Data for this exercise:
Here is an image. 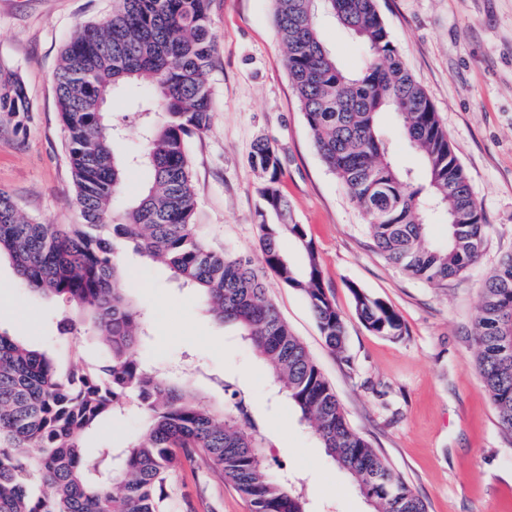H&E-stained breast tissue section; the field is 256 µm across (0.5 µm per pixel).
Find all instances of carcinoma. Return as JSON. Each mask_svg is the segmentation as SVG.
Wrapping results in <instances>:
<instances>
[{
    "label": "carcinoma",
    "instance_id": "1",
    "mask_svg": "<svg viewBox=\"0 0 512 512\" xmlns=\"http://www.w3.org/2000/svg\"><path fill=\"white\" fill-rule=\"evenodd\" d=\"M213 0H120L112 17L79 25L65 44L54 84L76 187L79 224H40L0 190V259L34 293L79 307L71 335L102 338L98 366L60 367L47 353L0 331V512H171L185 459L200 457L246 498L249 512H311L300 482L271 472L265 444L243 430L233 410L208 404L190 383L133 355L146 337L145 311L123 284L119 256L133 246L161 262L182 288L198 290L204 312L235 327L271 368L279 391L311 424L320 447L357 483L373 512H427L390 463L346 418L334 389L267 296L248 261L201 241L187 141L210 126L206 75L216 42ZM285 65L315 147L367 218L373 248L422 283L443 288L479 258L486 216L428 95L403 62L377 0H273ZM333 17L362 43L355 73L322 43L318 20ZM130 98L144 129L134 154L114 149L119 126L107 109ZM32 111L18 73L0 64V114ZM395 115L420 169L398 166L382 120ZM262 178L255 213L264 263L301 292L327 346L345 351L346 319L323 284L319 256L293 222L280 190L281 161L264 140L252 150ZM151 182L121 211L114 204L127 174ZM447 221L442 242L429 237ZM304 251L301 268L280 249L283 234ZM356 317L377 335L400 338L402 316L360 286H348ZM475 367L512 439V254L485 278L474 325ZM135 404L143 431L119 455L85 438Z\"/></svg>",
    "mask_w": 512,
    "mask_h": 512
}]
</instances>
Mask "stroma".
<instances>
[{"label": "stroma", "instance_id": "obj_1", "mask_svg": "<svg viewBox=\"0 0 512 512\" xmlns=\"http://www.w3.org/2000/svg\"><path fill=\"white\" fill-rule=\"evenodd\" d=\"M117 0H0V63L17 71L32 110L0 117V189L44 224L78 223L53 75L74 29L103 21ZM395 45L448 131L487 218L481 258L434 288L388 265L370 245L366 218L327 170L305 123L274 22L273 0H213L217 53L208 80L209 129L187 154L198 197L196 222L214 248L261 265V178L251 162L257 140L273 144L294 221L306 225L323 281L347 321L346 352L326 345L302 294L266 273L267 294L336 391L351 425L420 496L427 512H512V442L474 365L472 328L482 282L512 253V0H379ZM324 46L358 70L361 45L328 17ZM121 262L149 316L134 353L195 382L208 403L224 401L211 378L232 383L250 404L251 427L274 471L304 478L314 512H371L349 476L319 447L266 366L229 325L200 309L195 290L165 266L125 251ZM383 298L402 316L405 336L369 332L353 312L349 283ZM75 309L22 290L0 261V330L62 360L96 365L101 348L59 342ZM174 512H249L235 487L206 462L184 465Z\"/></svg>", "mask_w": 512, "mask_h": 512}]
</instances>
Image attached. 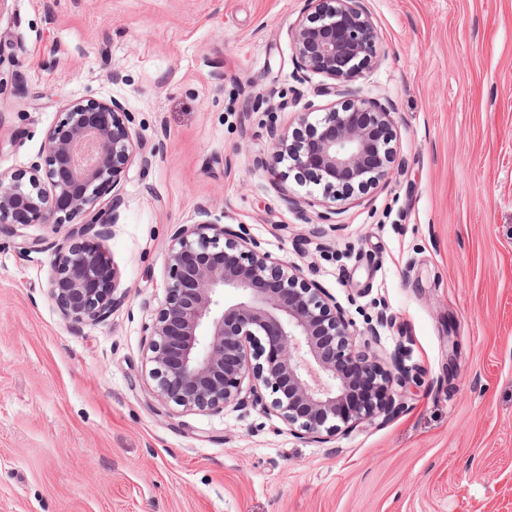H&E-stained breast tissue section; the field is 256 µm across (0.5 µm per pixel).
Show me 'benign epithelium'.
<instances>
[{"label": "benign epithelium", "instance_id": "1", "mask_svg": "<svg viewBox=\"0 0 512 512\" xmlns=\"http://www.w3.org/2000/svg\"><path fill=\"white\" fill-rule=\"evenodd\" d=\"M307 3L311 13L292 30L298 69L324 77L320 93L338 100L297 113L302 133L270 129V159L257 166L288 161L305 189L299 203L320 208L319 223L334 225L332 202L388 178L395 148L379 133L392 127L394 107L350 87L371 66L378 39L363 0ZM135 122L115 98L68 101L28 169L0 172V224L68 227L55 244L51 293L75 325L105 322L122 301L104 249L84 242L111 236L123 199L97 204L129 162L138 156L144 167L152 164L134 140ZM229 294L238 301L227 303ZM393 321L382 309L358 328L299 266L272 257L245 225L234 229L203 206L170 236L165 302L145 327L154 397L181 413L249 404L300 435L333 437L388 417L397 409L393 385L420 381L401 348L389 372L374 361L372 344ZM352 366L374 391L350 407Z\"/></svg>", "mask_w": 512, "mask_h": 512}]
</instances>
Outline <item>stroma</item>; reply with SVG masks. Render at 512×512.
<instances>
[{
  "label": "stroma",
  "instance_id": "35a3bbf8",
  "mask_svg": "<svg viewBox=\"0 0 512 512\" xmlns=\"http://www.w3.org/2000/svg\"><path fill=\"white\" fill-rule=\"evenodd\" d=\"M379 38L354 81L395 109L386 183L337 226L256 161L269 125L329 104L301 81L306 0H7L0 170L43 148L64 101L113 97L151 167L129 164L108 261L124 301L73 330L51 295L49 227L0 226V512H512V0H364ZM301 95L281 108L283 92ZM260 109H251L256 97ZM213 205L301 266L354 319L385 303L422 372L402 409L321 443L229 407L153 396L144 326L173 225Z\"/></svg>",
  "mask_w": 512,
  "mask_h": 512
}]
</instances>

Work required:
Make an exact copy of every line from the one with "Outline <item>stroma</item>; reply" to the end of the data, with the first and last of those lines included.

Response for this exercise:
Outline <item>stroma</item>; reply with SVG masks. Render at 512×512.
<instances>
[{
  "label": "stroma",
  "instance_id": "35a3bbf8",
  "mask_svg": "<svg viewBox=\"0 0 512 512\" xmlns=\"http://www.w3.org/2000/svg\"><path fill=\"white\" fill-rule=\"evenodd\" d=\"M379 38L354 81L395 109L386 183L337 226L256 161L269 125L329 104L301 81L306 0H7L0 170L43 148L64 101L113 97L151 167L129 164L108 261L124 301L73 330L51 295L49 227L0 226V512H512V0H364ZM301 95L281 108L283 92ZM260 109H251L256 97ZM213 205L301 266L354 319L385 303L422 372L402 409L321 443L229 407L153 396L144 326L173 225Z\"/></svg>",
  "mask_w": 512,
  "mask_h": 512
}]
</instances>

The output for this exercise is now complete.